What is expected: The answer must be a single number, namely how many lines in the entries below contain the string "size".

Information given:
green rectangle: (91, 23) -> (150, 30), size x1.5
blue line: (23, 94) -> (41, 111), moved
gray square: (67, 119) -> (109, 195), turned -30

---

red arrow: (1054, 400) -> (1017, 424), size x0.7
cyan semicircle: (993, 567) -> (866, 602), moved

The completed task: 2